+++ Data section +++

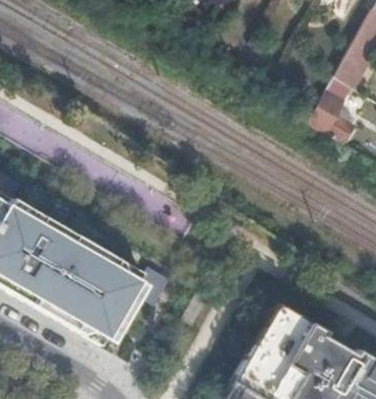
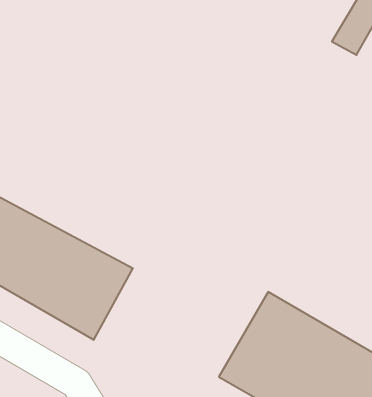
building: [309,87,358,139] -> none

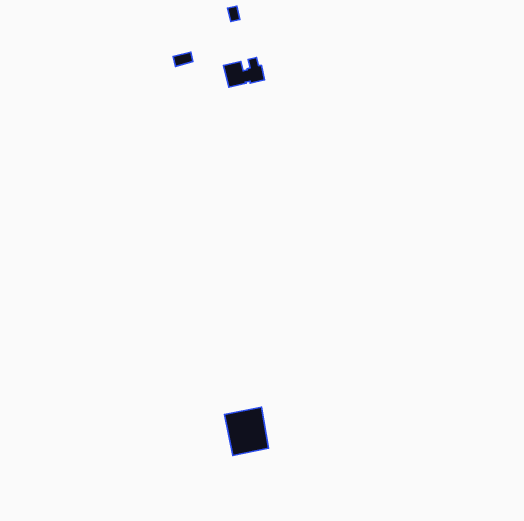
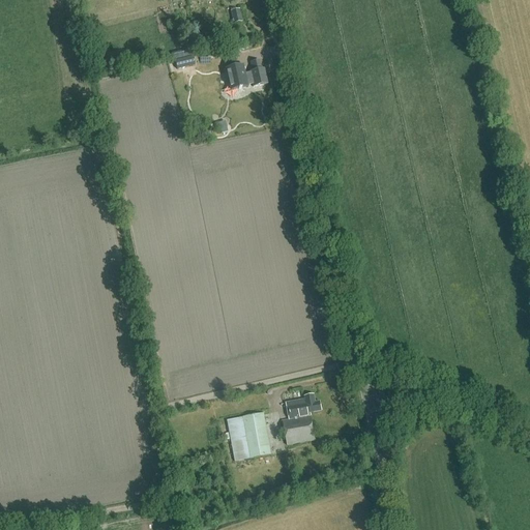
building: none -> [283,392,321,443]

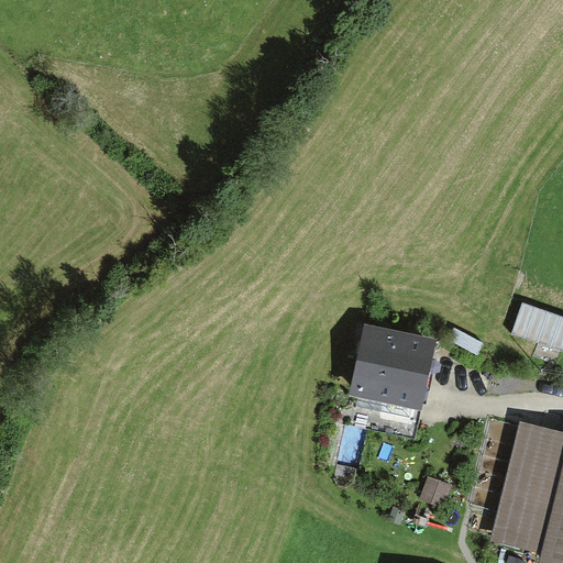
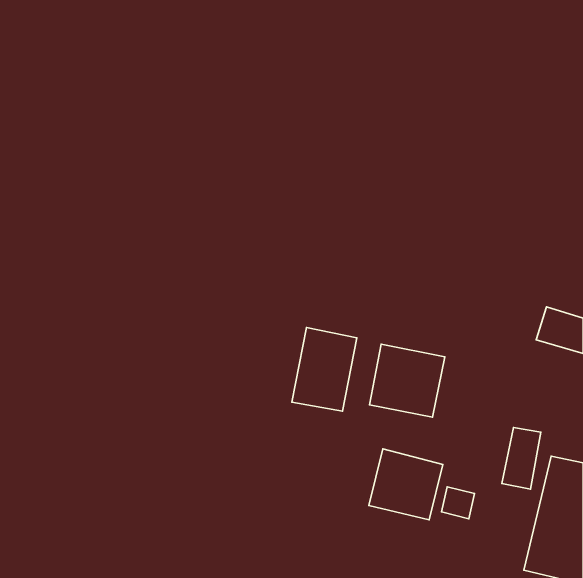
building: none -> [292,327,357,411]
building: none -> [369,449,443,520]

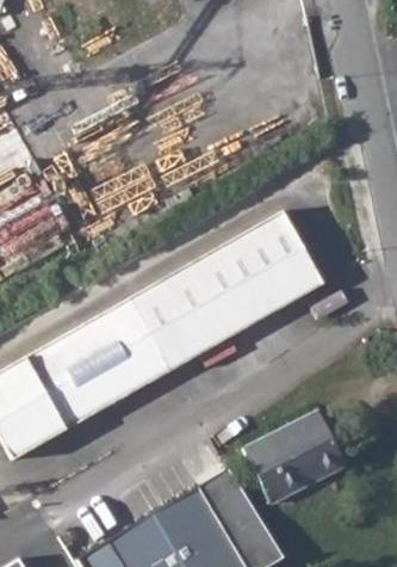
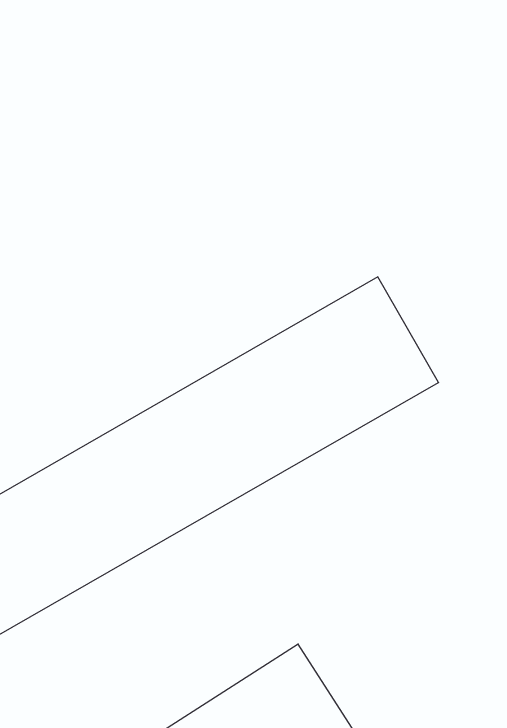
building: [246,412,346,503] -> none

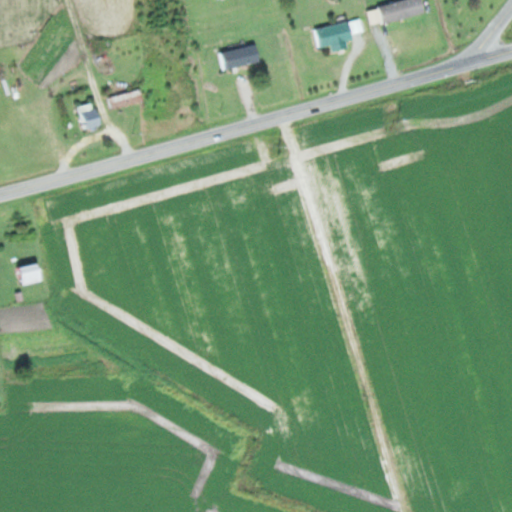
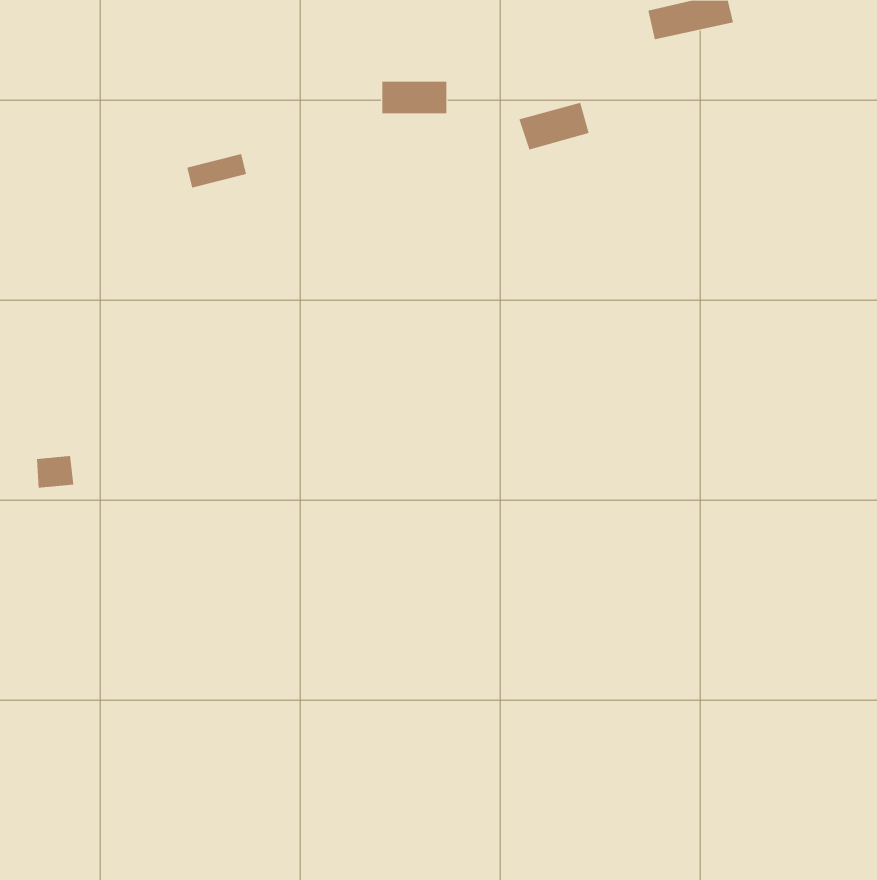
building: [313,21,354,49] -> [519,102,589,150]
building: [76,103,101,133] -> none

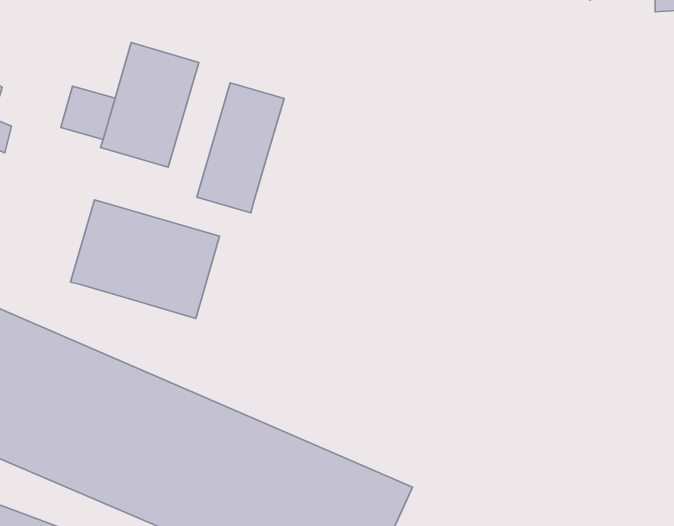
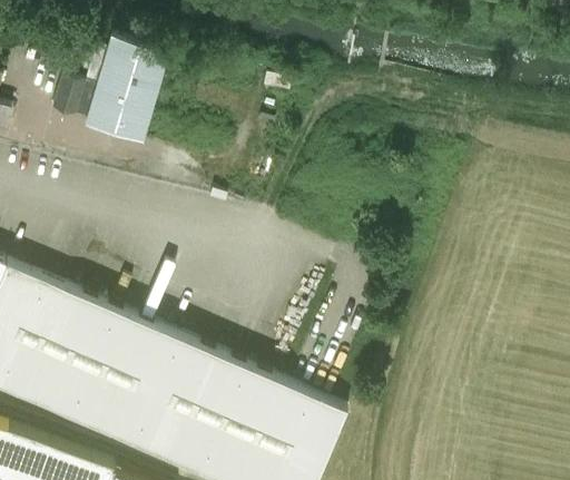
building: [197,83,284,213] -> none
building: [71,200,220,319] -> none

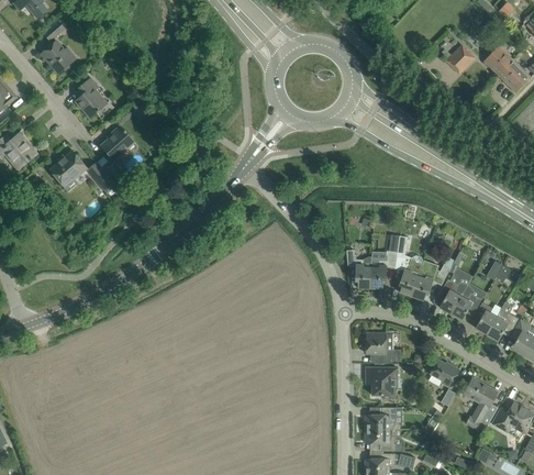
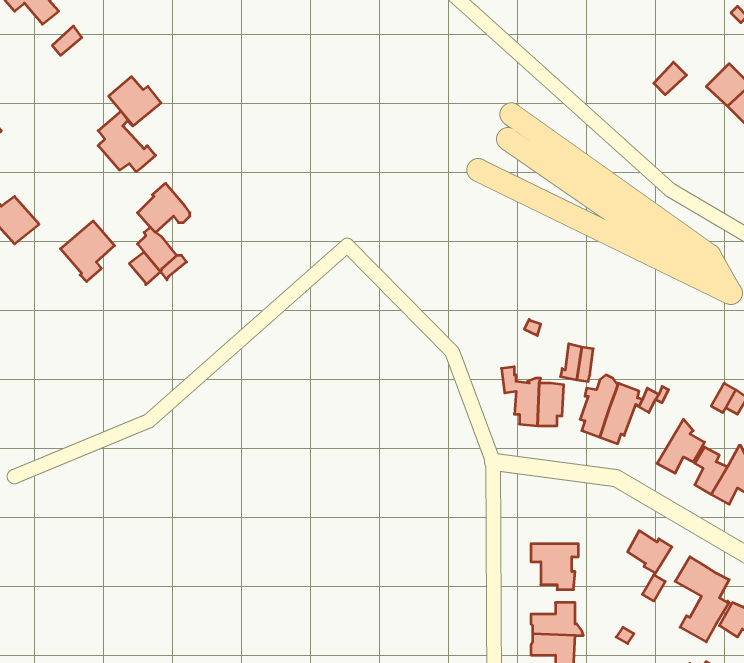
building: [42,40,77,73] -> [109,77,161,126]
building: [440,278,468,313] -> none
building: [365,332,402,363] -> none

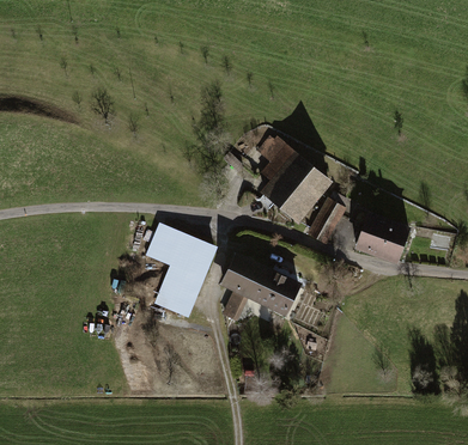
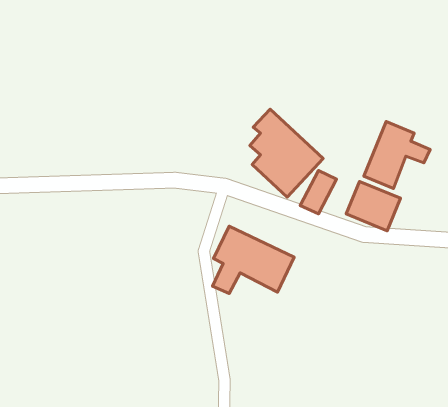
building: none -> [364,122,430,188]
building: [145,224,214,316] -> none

+++

◆ **To do**
The answer is to be one number: the count of lines in the entries containing the string "none".

◆ **Solution for this problem**
12